What the task asks:
Pictures are to be left out; every line from the one with "orange cross: (116, 61) -> (165, 57), moved" through the end of the data must be transcribed exactly.

Shape position tracking data
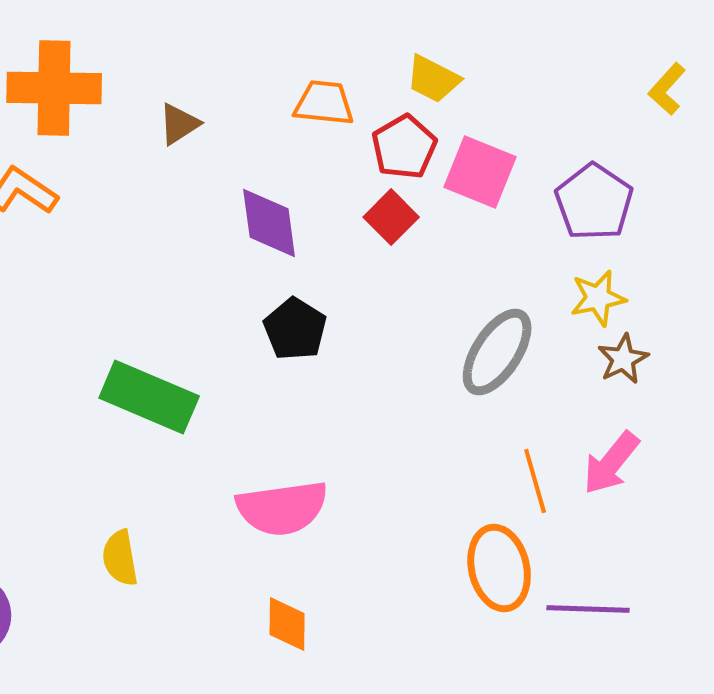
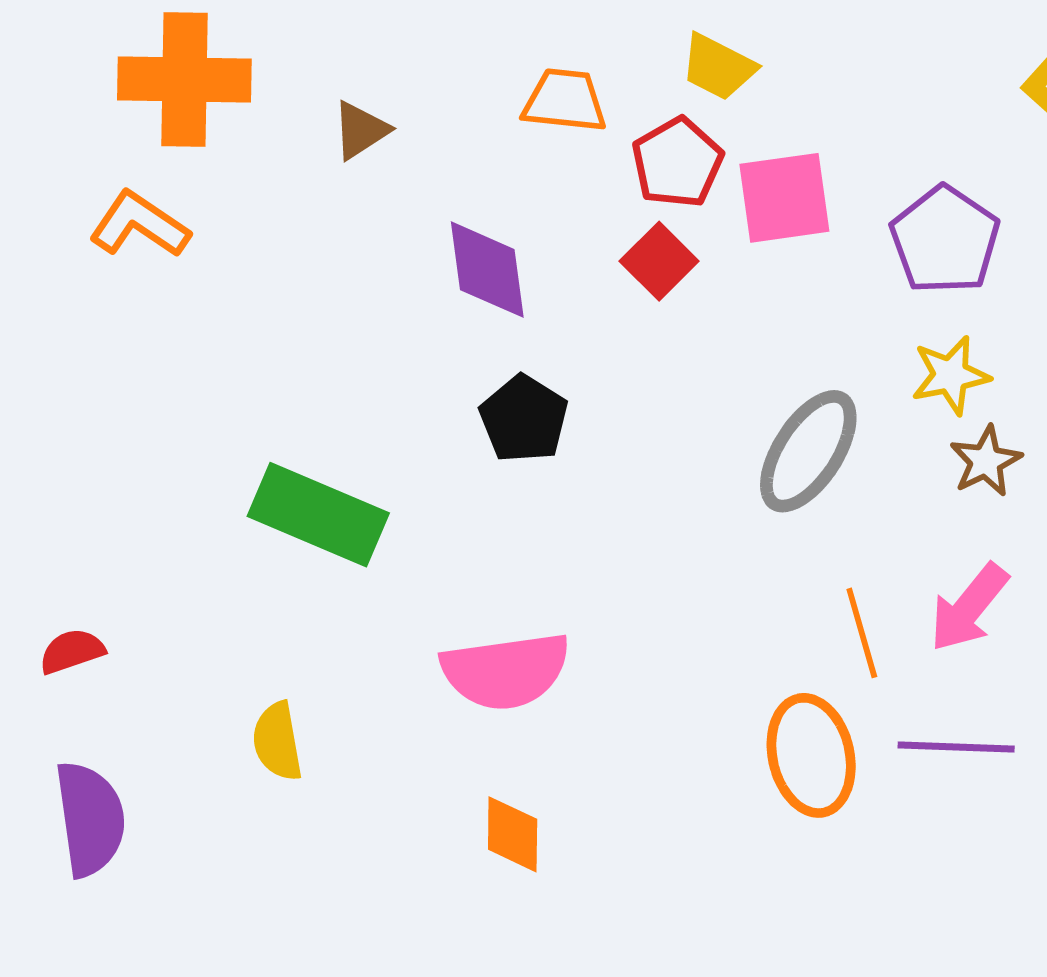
pink square: (480, 172) -> (784, 198), turned -30
purple line: (588, 609) -> (956, 747), moved

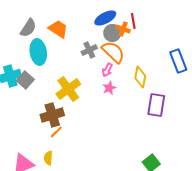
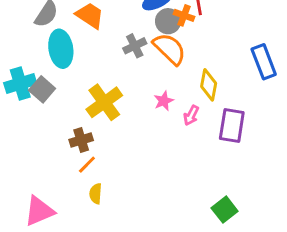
pink arrow: (107, 70) -> (191, 115), moved
brown cross: (52, 115) -> (81, 140), size x0.7
yellow semicircle: (48, 158) -> (96, 194), moved

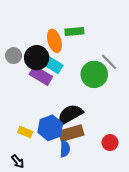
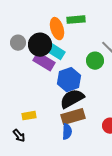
green circle: (94, 74) -> (95, 61), size x0.7
blue hexagon: (50, 128) -> (69, 80), moved
yellow rectangle: (25, 132) -> (29, 116), turned -32
black arrow: (18, 161) -> (19, 136), moved

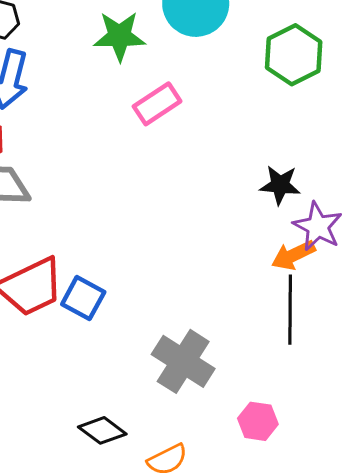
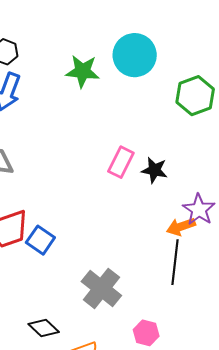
pink rectangle: (157, 104) -> (121, 162), moved, turned -36
black star: (280, 185) -> (154, 170), moved

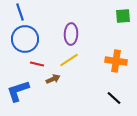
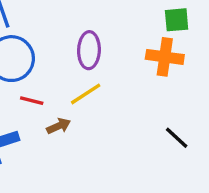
orange cross: (116, 61) -> (165, 57), moved
black line: (114, 98) -> (177, 138), moved

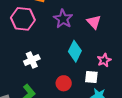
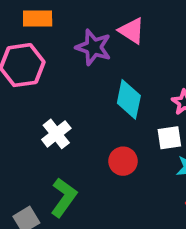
pink triangle: (94, 22) -> (132, 31), moved

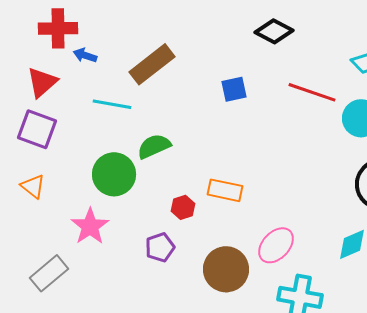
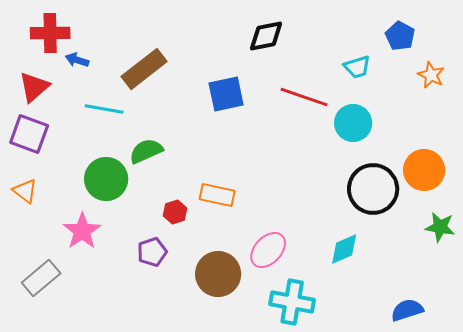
black diamond: (274, 31) -> (266, 36), turned -39
blue square: (234, 89) -> (226, 94), size x1.4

Output:
orange cross: (116, 61) -> (165, 57), moved
black line: (114, 98) -> (177, 138), moved

pink triangle: (94, 22) -> (132, 31), moved

black diamond: (274, 31) -> (266, 36), turned -39
blue square: (234, 89) -> (226, 94), size x1.4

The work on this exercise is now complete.